[TRY IT]
Output each entry verbatim. Leave the images out.

- - -

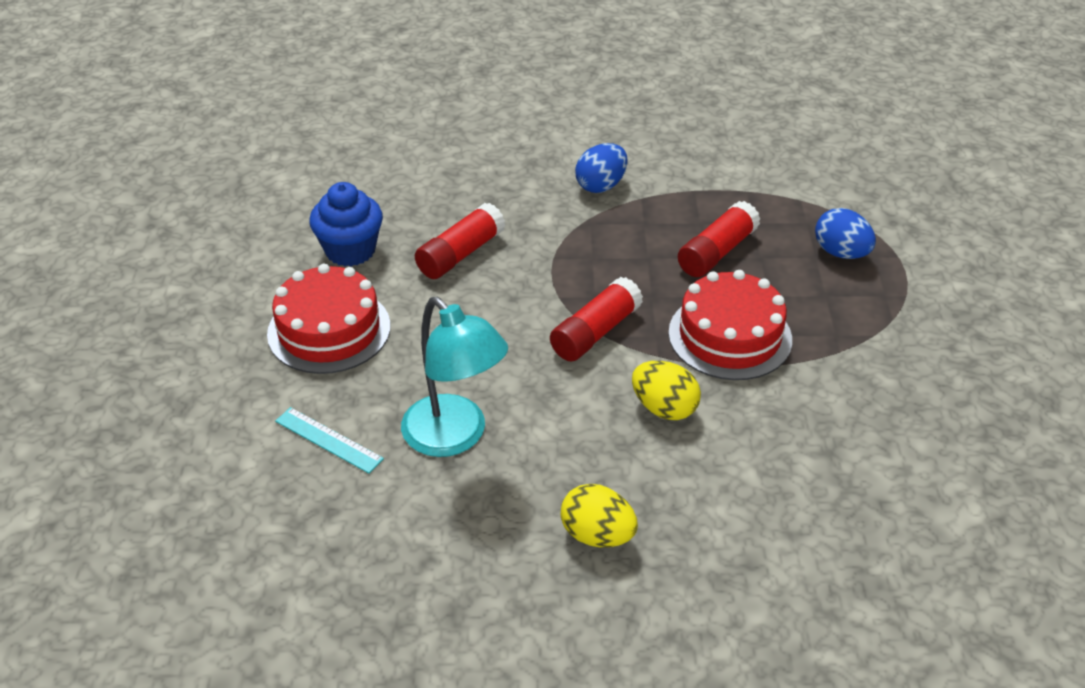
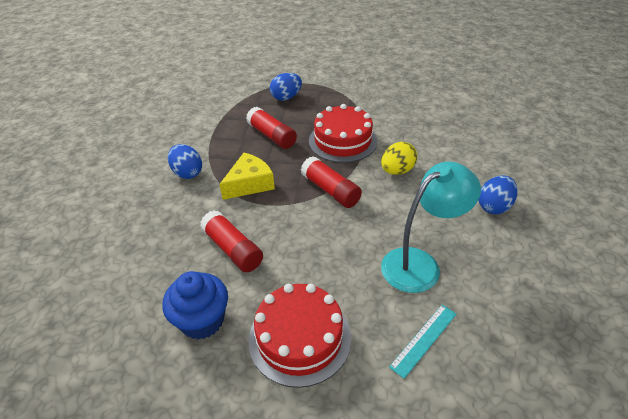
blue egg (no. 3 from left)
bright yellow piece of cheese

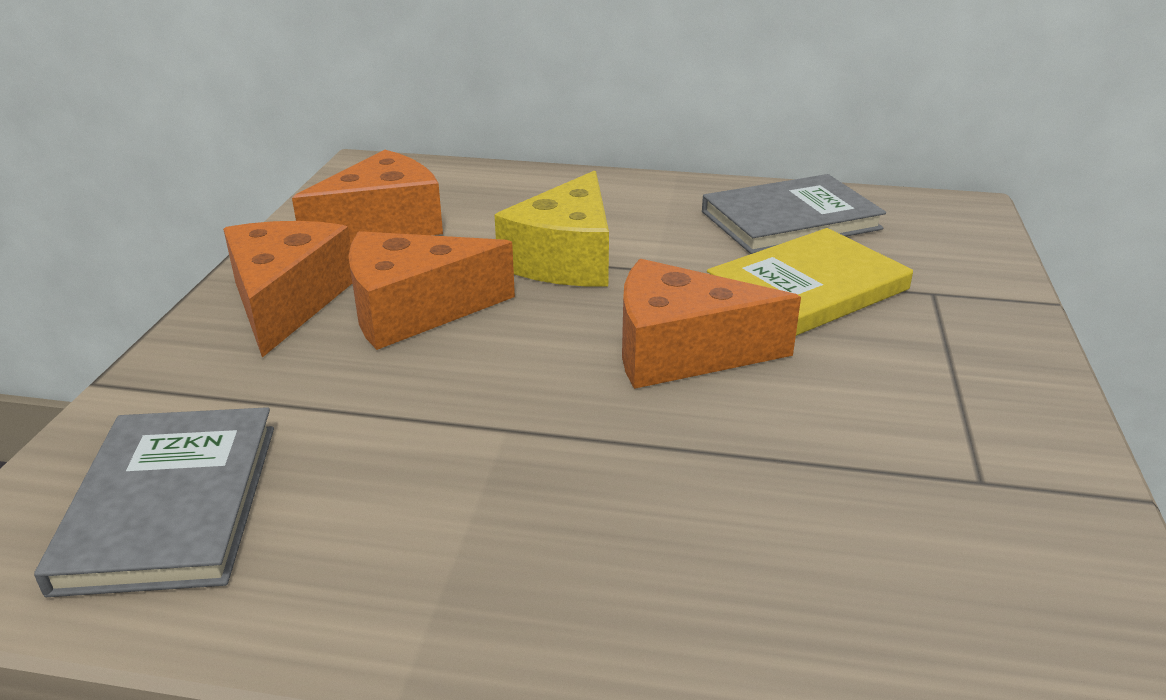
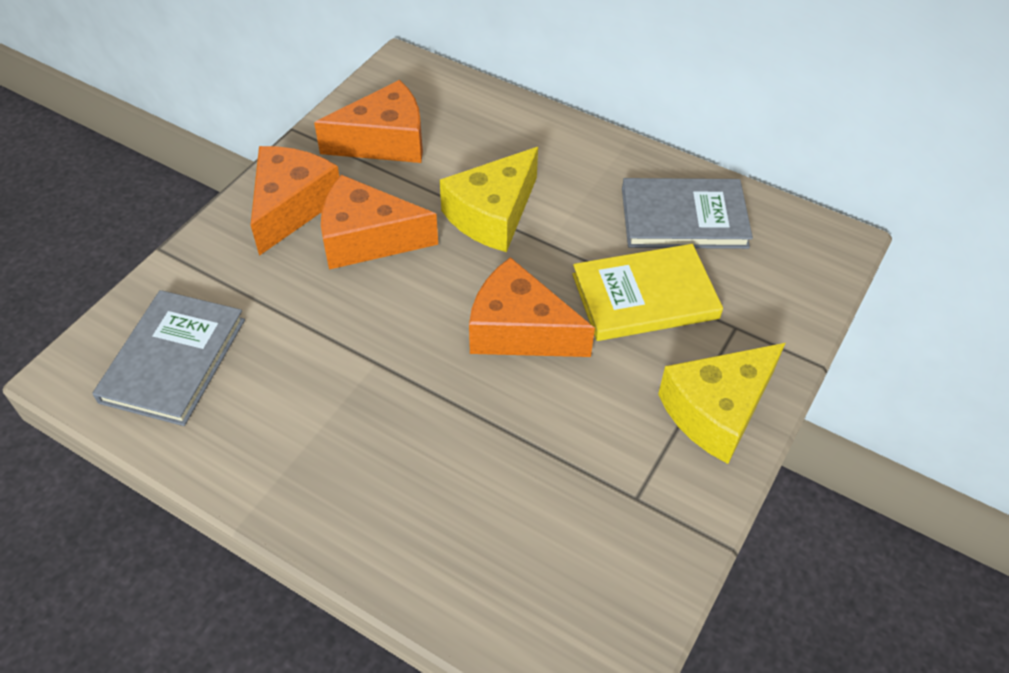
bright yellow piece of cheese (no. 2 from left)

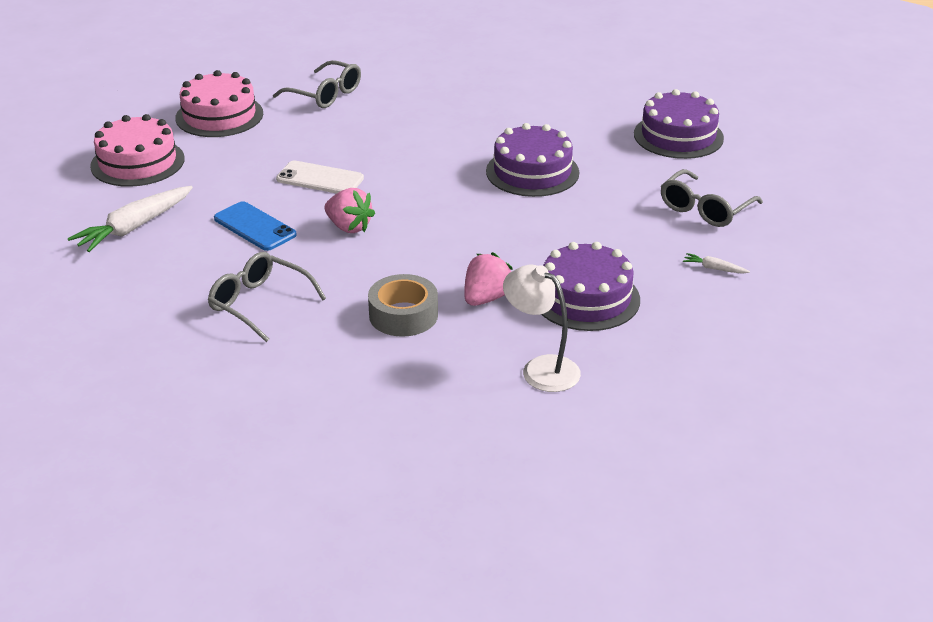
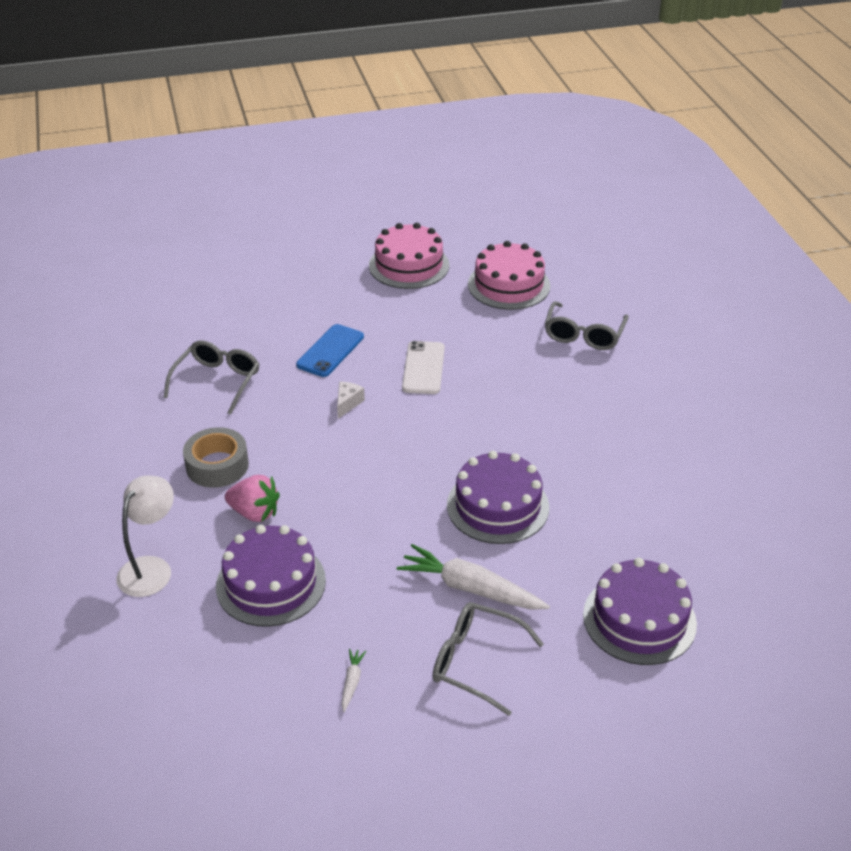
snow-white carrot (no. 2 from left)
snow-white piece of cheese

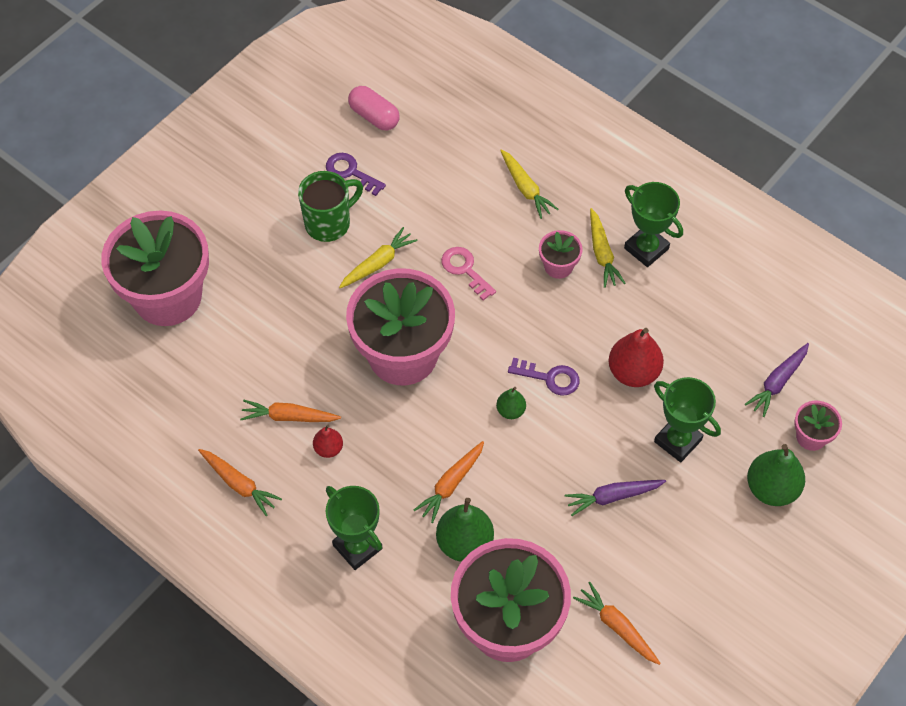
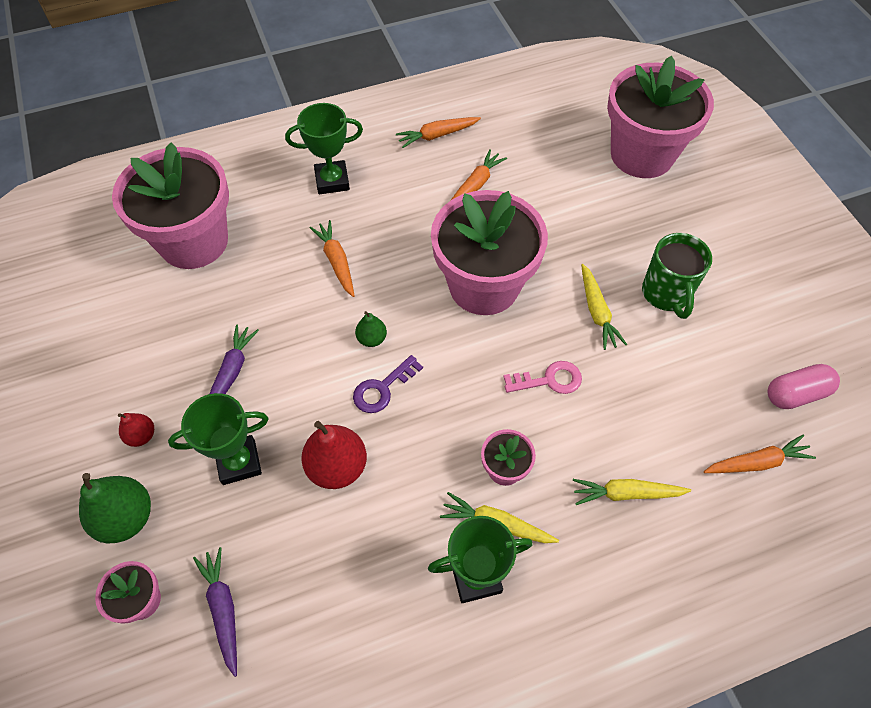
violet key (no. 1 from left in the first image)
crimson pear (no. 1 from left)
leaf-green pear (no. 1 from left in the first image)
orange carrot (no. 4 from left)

- - -

[RESPONSE AREA]
blue egg (no. 3 from left)
bright yellow piece of cheese

bright yellow piece of cheese (no. 2 from left)

snow-white carrot (no. 2 from left)
snow-white piece of cheese

violet key (no. 1 from left in the first image)
crimson pear (no. 1 from left)
leaf-green pear (no. 1 from left in the first image)
orange carrot (no. 4 from left)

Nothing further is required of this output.